Your instructions: Everything in the data gets repeated exactly, except for the pictures.

Supplied material:
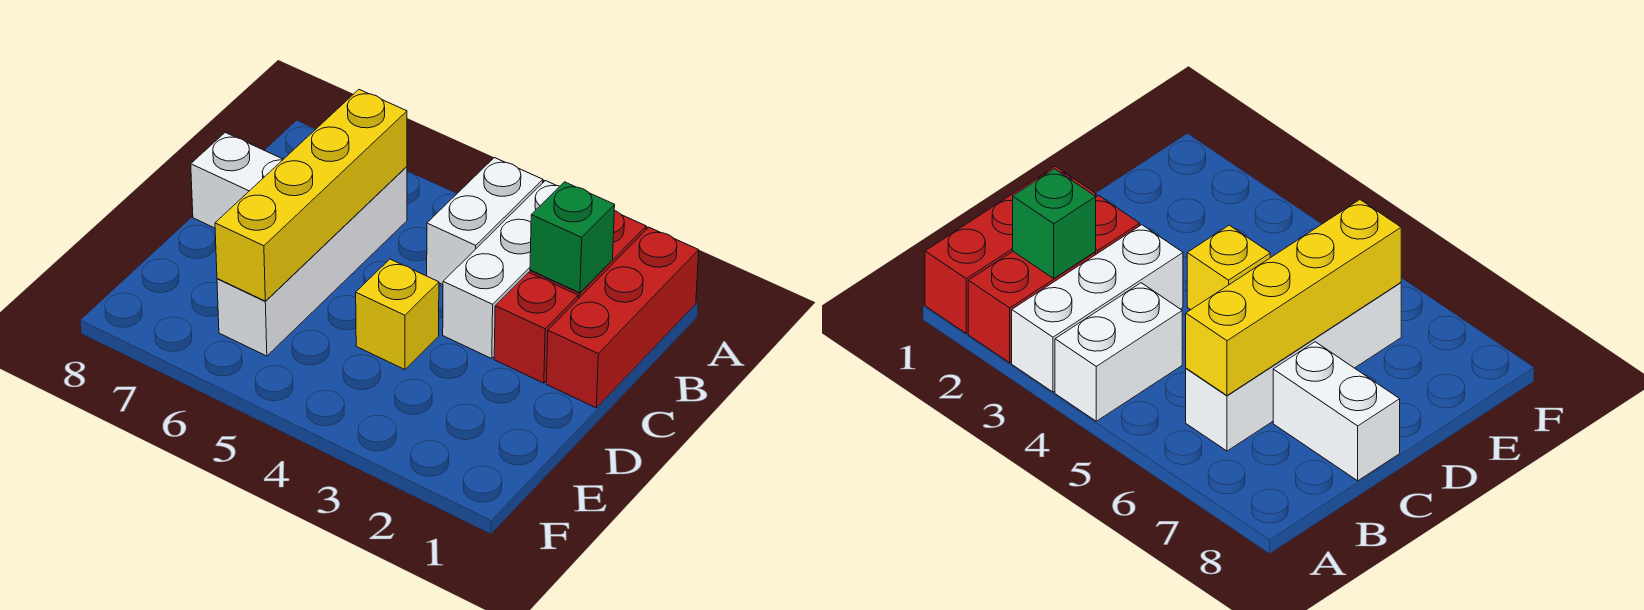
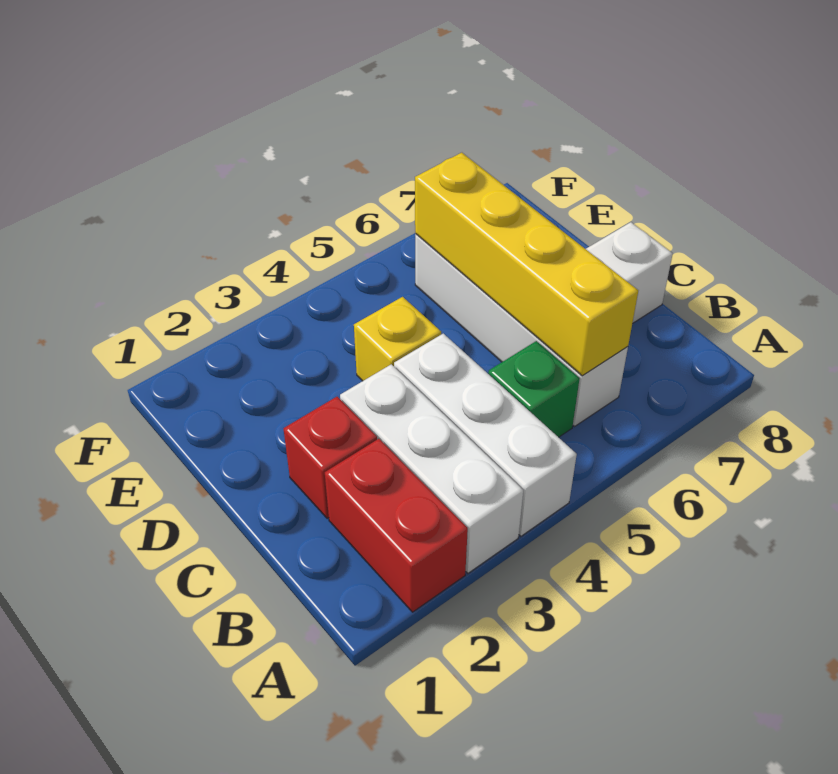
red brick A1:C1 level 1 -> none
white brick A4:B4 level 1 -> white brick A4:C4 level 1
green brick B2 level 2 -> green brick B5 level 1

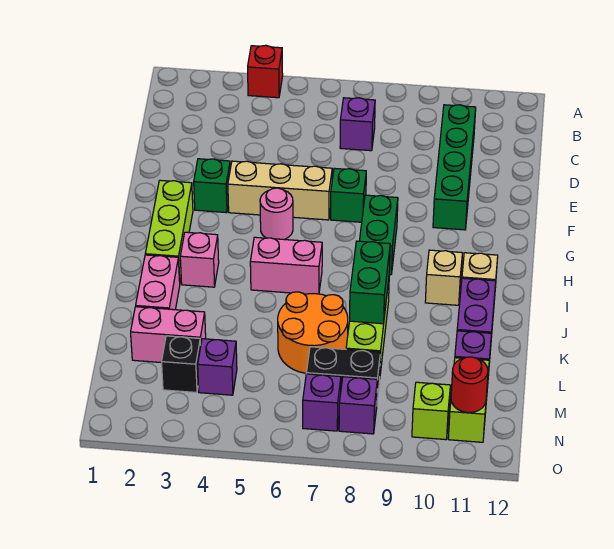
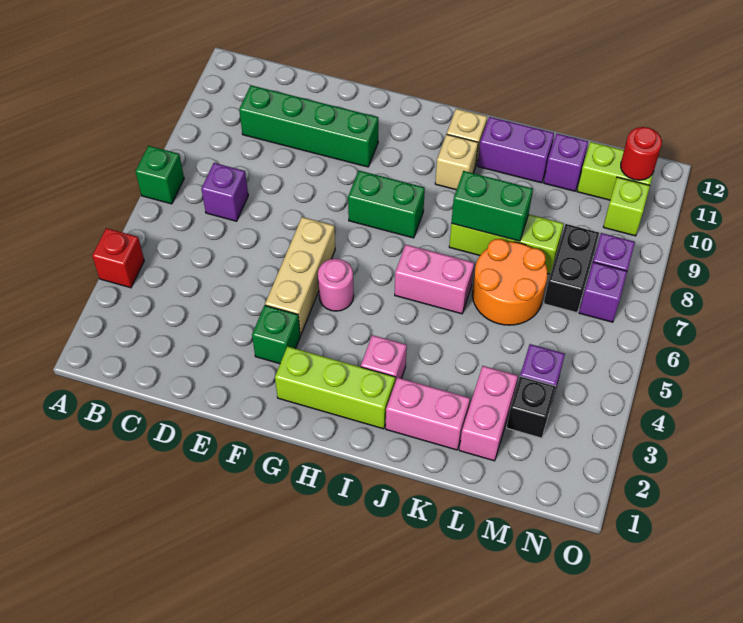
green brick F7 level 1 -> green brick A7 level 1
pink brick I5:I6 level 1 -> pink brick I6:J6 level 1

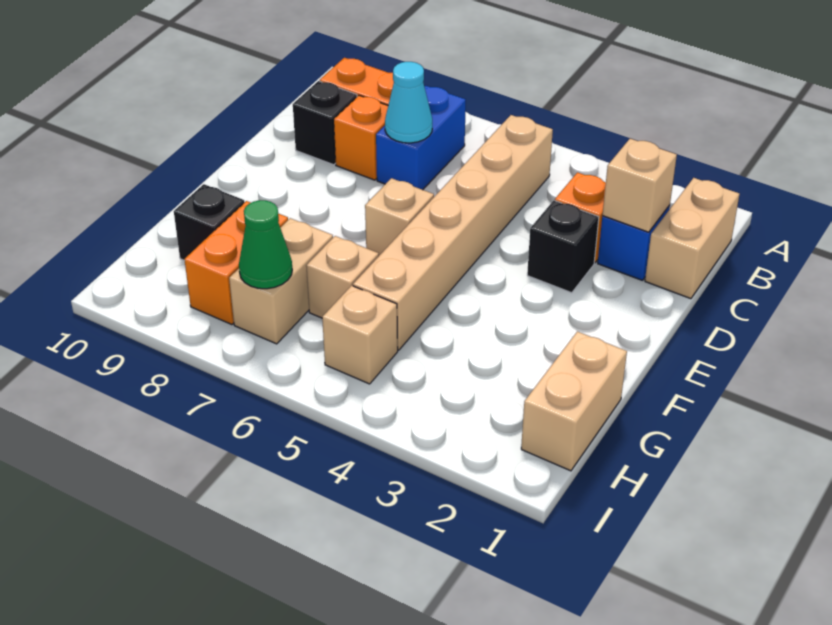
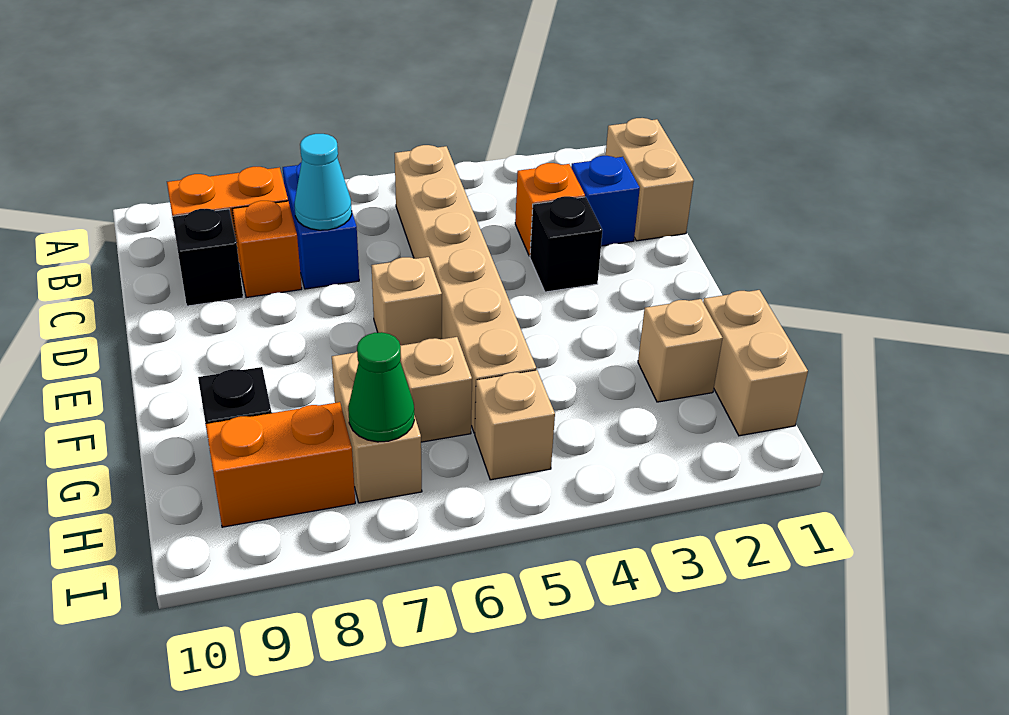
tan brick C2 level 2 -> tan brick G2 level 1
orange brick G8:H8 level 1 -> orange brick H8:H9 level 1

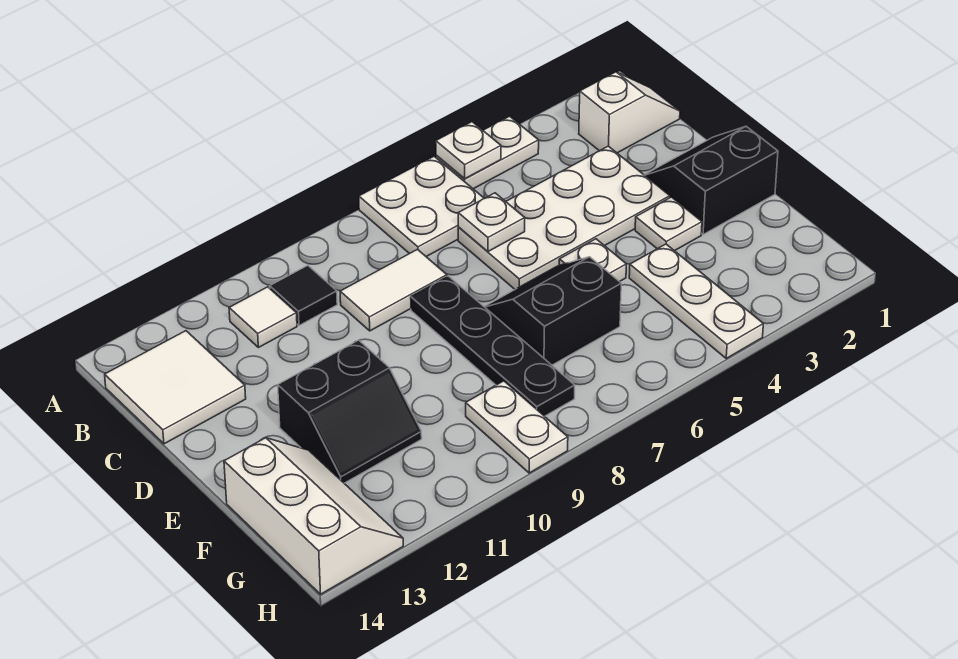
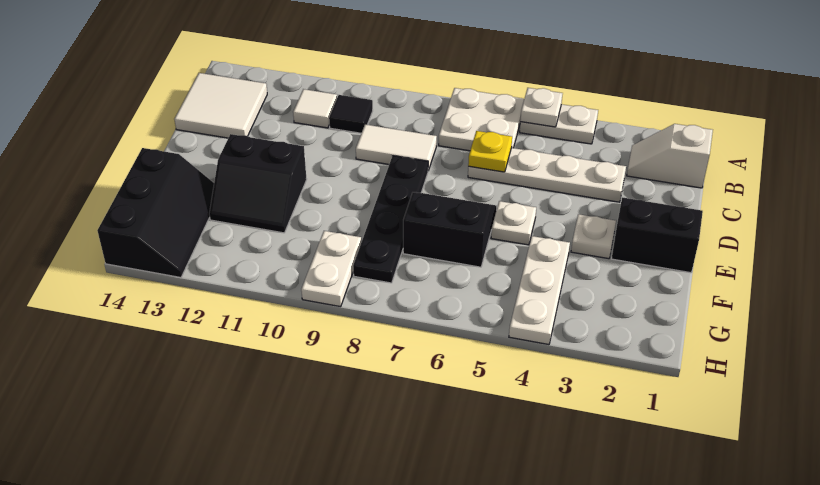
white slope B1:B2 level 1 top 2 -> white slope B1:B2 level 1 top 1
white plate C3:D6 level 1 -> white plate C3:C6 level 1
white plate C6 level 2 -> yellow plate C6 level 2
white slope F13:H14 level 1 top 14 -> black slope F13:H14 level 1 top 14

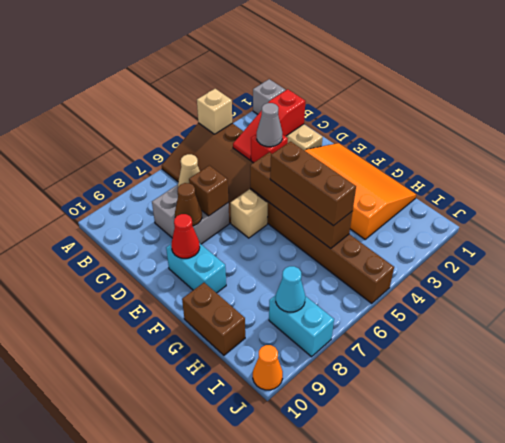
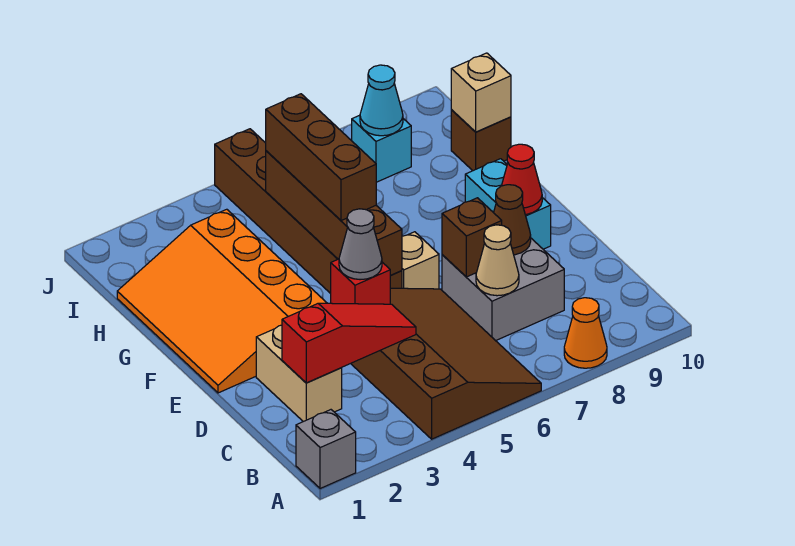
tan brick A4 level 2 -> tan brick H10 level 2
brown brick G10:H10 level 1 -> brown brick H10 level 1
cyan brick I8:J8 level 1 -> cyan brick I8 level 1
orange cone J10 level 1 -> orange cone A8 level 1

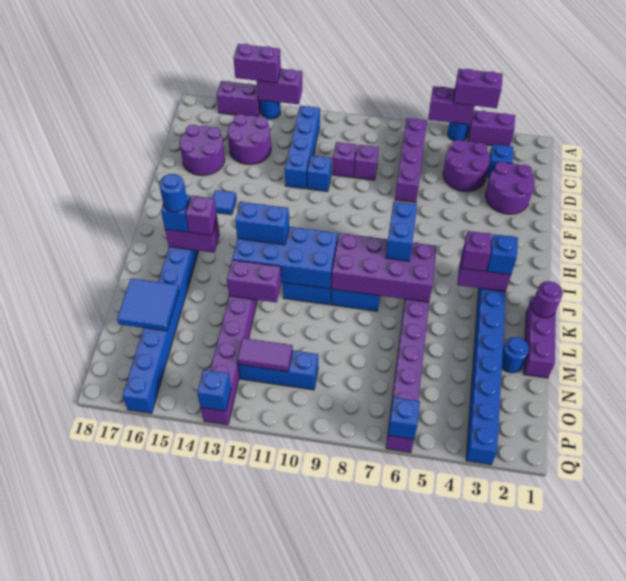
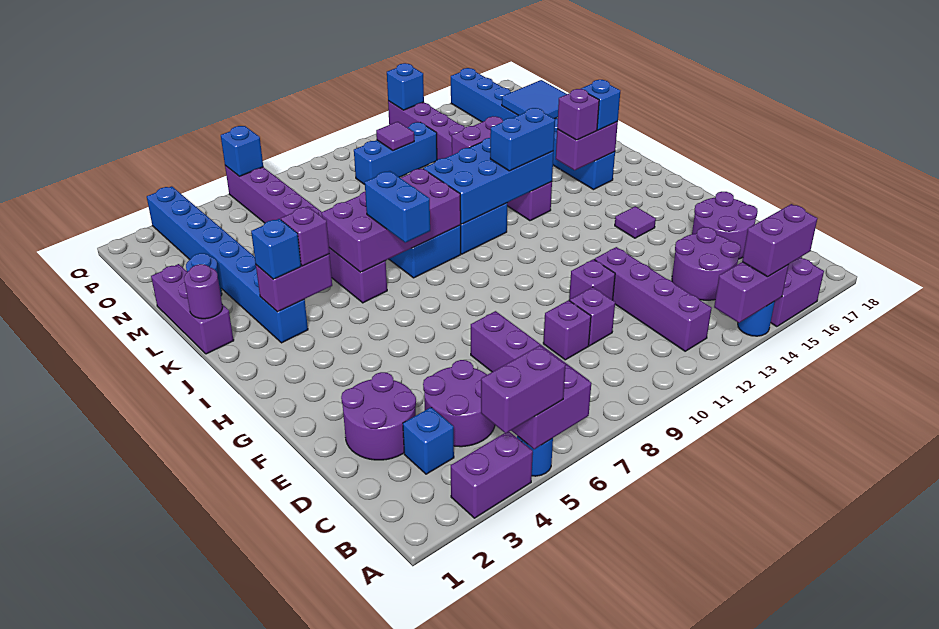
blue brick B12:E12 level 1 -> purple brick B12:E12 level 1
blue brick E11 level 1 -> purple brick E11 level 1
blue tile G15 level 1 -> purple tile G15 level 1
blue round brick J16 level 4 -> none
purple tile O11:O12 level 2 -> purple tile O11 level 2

Task response:
red brick A1:C1 level 1 -> none
white brick A4:B4 level 1 -> white brick A4:C4 level 1
green brick B2 level 2 -> green brick B5 level 1

green brick F7 level 1 -> green brick A7 level 1
pink brick I5:I6 level 1 -> pink brick I6:J6 level 1

tan brick C2 level 2 -> tan brick G2 level 1
orange brick G8:H8 level 1 -> orange brick H8:H9 level 1

white slope B1:B2 level 1 top 2 -> white slope B1:B2 level 1 top 1
white plate C3:D6 level 1 -> white plate C3:C6 level 1
white plate C6 level 2 -> yellow plate C6 level 2
white slope F13:H14 level 1 top 14 -> black slope F13:H14 level 1 top 14

tan brick A4 level 2 -> tan brick H10 level 2
brown brick G10:H10 level 1 -> brown brick H10 level 1
cyan brick I8:J8 level 1 -> cyan brick I8 level 1
orange cone J10 level 1 -> orange cone A8 level 1

blue brick B12:E12 level 1 -> purple brick B12:E12 level 1
blue brick E11 level 1 -> purple brick E11 level 1
blue tile G15 level 1 -> purple tile G15 level 1
blue round brick J16 level 4 -> none
purple tile O11:O12 level 2 -> purple tile O11 level 2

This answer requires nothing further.